┏━━

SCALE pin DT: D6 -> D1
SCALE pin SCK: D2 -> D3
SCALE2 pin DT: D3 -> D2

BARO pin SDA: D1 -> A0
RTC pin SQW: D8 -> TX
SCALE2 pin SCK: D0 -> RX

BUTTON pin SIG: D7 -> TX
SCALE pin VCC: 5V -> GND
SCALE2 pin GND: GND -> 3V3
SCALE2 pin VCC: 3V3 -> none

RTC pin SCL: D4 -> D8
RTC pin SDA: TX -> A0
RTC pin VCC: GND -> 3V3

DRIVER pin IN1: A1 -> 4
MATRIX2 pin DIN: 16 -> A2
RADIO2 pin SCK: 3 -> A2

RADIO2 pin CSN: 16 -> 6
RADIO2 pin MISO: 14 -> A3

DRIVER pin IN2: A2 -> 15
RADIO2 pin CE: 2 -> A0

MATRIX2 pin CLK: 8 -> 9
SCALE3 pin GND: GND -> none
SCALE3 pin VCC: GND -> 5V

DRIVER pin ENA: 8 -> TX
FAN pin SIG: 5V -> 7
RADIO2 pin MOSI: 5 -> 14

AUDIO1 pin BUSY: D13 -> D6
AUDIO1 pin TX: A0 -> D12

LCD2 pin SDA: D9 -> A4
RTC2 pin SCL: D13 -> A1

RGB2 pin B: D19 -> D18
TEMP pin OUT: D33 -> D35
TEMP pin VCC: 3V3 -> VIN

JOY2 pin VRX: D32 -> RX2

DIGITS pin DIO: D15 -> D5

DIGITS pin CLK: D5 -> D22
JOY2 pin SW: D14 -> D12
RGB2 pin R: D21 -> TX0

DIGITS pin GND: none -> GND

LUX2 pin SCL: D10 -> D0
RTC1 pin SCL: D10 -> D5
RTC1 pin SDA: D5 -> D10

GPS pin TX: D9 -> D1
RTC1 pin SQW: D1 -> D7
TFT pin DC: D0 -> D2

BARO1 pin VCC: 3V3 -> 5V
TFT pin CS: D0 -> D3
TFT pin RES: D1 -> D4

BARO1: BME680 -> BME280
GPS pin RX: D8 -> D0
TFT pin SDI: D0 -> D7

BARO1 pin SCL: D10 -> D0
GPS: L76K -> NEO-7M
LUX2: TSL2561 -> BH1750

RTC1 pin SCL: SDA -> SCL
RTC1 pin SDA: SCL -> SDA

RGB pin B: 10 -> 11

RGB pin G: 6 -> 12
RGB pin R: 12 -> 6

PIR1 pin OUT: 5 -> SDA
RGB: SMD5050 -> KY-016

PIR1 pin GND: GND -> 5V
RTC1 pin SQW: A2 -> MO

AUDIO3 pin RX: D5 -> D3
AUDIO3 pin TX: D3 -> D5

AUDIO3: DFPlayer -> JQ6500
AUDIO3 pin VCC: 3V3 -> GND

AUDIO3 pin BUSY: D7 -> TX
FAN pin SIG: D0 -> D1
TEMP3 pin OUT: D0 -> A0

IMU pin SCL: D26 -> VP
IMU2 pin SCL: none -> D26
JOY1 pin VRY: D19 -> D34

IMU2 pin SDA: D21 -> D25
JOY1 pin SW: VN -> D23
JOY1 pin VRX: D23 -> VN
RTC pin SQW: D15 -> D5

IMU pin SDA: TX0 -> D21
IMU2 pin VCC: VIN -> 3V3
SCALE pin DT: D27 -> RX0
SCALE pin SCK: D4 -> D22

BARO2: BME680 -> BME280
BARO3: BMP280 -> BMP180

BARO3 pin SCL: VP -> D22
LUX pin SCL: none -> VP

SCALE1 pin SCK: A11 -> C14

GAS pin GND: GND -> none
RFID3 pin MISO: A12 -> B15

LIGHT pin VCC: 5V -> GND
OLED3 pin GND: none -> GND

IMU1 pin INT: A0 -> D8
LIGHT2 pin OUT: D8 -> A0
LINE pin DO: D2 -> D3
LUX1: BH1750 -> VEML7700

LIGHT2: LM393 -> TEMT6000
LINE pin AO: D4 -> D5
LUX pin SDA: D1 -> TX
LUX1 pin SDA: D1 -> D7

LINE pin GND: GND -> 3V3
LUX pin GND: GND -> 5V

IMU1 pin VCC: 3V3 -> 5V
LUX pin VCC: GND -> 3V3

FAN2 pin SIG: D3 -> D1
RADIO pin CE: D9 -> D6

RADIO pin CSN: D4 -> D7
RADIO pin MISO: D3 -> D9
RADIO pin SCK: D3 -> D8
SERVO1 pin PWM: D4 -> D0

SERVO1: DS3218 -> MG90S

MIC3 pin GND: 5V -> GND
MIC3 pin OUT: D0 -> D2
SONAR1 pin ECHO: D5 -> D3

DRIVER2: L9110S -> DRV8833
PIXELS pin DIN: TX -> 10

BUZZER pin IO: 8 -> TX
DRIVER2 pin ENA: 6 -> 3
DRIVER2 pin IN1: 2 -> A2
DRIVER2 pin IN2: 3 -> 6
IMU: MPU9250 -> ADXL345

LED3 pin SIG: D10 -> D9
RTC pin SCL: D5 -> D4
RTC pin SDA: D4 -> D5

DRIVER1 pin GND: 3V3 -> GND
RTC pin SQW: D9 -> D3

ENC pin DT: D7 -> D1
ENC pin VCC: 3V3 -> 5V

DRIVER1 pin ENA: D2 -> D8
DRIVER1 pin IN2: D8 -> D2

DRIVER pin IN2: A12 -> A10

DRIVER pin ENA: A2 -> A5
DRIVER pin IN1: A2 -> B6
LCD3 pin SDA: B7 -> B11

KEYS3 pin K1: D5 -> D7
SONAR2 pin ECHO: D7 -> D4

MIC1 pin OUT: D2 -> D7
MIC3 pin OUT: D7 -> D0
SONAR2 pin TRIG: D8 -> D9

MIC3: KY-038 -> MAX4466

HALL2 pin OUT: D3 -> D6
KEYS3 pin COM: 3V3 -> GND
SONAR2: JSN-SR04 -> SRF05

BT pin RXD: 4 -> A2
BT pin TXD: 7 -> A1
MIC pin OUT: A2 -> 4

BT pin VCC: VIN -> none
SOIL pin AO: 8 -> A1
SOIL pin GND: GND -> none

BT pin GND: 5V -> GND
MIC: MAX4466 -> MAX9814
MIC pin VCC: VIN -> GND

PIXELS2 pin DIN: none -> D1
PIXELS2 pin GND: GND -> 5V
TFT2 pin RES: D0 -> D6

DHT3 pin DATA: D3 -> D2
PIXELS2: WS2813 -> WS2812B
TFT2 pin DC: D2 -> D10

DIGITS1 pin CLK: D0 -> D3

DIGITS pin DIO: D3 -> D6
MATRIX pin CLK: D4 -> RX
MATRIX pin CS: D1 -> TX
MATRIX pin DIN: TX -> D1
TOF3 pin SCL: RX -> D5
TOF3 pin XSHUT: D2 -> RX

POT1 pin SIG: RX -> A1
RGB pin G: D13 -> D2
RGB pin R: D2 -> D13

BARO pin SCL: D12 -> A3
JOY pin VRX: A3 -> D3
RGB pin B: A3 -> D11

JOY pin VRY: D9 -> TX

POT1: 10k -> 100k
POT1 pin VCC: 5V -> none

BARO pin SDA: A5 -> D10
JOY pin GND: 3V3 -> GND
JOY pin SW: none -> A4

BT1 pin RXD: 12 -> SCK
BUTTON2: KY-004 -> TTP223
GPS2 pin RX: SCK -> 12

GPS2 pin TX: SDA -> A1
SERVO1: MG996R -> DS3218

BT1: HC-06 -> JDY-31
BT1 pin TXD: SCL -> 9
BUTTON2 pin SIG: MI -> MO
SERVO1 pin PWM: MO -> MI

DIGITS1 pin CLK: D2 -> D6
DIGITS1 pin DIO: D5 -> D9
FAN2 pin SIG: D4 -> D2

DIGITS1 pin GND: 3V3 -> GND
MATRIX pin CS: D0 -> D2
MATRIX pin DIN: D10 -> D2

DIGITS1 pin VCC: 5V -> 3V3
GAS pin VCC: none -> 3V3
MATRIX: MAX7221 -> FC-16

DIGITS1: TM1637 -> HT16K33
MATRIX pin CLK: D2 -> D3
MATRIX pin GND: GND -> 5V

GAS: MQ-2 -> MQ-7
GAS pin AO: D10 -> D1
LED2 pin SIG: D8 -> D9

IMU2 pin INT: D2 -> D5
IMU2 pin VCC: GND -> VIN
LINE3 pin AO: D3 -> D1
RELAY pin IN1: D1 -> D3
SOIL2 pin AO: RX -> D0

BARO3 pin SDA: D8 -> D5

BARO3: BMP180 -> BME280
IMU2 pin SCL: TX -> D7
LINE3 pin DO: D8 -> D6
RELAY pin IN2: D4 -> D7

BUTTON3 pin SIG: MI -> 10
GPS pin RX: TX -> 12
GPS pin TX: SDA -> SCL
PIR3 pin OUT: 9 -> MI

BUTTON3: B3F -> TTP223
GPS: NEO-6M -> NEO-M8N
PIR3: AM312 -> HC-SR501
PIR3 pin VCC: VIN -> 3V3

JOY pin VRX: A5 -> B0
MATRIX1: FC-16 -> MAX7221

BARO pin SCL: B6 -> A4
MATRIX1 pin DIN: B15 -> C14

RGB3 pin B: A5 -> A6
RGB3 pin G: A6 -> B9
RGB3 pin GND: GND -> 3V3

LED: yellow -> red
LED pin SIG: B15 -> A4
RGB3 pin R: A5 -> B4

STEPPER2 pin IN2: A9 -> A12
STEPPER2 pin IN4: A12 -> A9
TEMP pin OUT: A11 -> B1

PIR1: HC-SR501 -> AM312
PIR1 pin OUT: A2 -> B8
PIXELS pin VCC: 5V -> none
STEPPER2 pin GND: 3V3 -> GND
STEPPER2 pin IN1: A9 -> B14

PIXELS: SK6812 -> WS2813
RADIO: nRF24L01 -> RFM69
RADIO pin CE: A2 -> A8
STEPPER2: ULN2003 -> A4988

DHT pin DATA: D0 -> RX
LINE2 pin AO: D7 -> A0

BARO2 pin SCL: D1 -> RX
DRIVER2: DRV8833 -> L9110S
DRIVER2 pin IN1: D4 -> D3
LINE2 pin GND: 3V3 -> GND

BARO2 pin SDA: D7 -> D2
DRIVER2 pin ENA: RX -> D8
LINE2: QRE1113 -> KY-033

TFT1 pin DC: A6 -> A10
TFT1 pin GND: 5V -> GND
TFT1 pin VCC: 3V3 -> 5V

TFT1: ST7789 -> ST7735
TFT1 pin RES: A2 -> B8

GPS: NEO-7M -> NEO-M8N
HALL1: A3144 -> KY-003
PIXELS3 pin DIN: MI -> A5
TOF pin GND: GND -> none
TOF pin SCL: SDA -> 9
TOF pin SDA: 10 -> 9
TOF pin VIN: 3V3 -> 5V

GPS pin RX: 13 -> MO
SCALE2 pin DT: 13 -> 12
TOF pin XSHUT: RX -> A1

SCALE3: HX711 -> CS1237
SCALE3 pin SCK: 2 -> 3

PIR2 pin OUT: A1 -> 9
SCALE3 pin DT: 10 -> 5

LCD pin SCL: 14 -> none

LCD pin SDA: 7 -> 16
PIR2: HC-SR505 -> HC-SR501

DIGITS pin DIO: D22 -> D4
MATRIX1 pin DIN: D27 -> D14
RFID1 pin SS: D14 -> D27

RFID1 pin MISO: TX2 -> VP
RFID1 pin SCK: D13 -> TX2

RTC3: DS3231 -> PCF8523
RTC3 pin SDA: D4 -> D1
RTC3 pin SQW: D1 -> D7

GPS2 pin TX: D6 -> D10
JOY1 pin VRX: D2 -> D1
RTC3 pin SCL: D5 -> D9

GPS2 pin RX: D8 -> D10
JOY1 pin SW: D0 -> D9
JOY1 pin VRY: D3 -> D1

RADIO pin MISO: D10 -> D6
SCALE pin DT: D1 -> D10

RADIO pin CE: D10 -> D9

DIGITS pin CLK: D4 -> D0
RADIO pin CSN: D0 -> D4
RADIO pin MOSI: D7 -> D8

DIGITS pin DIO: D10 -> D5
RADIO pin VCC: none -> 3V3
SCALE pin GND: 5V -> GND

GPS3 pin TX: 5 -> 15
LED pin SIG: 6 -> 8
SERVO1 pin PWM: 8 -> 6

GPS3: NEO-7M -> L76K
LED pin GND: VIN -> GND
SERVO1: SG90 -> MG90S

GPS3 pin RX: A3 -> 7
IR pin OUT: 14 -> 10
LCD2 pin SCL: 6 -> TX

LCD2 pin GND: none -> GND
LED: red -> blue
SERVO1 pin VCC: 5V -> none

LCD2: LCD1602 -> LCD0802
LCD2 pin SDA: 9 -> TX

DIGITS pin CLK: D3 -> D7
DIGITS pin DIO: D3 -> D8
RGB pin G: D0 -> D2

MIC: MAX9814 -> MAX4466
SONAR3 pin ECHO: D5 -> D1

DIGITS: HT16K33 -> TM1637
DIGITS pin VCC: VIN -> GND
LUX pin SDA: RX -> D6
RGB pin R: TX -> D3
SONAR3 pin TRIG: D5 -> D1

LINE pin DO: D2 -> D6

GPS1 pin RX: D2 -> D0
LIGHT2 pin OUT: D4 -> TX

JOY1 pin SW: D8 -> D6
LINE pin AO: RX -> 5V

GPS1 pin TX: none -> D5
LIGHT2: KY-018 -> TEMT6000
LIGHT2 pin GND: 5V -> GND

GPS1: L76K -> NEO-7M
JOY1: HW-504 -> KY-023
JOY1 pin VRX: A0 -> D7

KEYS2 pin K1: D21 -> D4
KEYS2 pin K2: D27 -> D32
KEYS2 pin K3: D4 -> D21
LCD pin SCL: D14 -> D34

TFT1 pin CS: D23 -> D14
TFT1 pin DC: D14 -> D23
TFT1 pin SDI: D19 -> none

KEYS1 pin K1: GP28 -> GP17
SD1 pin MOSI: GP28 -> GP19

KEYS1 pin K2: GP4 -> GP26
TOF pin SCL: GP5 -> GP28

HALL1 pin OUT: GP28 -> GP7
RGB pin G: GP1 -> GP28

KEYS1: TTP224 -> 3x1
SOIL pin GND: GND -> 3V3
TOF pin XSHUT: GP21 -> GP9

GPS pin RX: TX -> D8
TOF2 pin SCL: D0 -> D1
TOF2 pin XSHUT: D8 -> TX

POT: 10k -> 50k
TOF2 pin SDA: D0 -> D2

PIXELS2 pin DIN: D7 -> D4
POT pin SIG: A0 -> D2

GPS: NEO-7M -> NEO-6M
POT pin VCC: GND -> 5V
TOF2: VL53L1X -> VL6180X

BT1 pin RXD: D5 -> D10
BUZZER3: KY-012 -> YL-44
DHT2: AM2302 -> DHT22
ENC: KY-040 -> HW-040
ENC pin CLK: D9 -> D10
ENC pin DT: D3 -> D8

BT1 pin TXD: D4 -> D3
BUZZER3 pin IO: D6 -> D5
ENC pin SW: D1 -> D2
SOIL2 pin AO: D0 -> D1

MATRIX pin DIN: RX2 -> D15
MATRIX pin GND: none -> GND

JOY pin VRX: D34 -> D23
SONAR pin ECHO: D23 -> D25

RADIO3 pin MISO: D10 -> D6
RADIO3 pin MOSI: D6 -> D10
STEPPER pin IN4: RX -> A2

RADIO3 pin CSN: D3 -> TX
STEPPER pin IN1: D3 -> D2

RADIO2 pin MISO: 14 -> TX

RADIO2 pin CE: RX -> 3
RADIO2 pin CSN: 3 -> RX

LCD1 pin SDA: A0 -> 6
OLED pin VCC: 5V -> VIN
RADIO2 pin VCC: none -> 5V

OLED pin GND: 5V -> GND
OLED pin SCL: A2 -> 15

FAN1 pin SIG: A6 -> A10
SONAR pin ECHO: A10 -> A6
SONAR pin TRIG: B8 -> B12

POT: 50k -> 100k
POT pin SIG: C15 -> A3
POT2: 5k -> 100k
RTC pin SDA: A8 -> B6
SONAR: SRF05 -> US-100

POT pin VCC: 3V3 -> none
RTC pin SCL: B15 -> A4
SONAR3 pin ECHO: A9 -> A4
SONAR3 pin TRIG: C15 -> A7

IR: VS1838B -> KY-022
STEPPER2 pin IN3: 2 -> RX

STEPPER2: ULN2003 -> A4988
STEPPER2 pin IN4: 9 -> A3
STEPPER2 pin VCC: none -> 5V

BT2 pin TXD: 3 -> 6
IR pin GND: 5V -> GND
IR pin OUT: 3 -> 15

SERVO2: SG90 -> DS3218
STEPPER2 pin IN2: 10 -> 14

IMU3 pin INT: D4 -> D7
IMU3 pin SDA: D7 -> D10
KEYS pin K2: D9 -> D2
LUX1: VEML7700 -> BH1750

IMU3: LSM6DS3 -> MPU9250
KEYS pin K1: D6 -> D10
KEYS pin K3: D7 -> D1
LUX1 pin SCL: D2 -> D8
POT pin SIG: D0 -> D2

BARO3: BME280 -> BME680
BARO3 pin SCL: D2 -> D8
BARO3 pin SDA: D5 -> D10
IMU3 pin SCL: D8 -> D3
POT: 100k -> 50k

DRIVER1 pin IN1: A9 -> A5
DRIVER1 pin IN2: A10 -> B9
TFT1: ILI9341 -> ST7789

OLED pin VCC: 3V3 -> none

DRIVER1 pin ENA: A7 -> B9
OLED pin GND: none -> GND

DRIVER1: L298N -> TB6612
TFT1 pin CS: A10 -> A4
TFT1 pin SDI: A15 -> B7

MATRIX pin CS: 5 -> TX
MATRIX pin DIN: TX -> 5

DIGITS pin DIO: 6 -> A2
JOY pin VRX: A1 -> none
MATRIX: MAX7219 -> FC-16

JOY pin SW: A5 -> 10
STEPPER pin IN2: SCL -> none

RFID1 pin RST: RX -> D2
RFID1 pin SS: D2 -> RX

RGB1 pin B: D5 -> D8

┗━━

TASK REQUIREMENTS:
In the entries above, find the line with "MATRIX pin GND: none -> GND" and the line with "KEYS pin K2: D9 -> D2", then set down exactly those two and every line between them, nothing else.

TASK SOLUTION:
MATRIX pin GND: none -> GND

JOY pin VRX: D34 -> D23
SONAR pin ECHO: D23 -> D25

RADIO3 pin MISO: D10 -> D6
RADIO3 pin MOSI: D6 -> D10
STEPPER pin IN4: RX -> A2

RADIO3 pin CSN: D3 -> TX
STEPPER pin IN1: D3 -> D2

RADIO2 pin MISO: 14 -> TX

RADIO2 pin CE: RX -> 3
RADIO2 pin CSN: 3 -> RX

LCD1 pin SDA: A0 -> 6
OLED pin VCC: 5V -> VIN
RADIO2 pin VCC: none -> 5V

OLED pin GND: 5V -> GND
OLED pin SCL: A2 -> 15

FAN1 pin SIG: A6 -> A10
SONAR pin ECHO: A10 -> A6
SONAR pin TRIG: B8 -> B12

POT: 50k -> 100k
POT pin SIG: C15 -> A3
POT2: 5k -> 100k
RTC pin SDA: A8 -> B6
SONAR: SRF05 -> US-100

POT pin VCC: 3V3 -> none
RTC pin SCL: B15 -> A4
SONAR3 pin ECHO: A9 -> A4
SONAR3 pin TRIG: C15 -> A7

IR: VS1838B -> KY-022
STEPPER2 pin IN3: 2 -> RX

STEPPER2: ULN2003 -> A4988
STEPPER2 pin IN4: 9 -> A3
STEPPER2 pin VCC: none -> 5V

BT2 pin TXD: 3 -> 6
IR pin GND: 5V -> GND
IR pin OUT: 3 -> 15

SERVO2: SG90 -> DS3218
STEPPER2 pin IN2: 10 -> 14

IMU3 pin INT: D4 -> D7
IMU3 pin SDA: D7 -> D10
KEYS pin K2: D9 -> D2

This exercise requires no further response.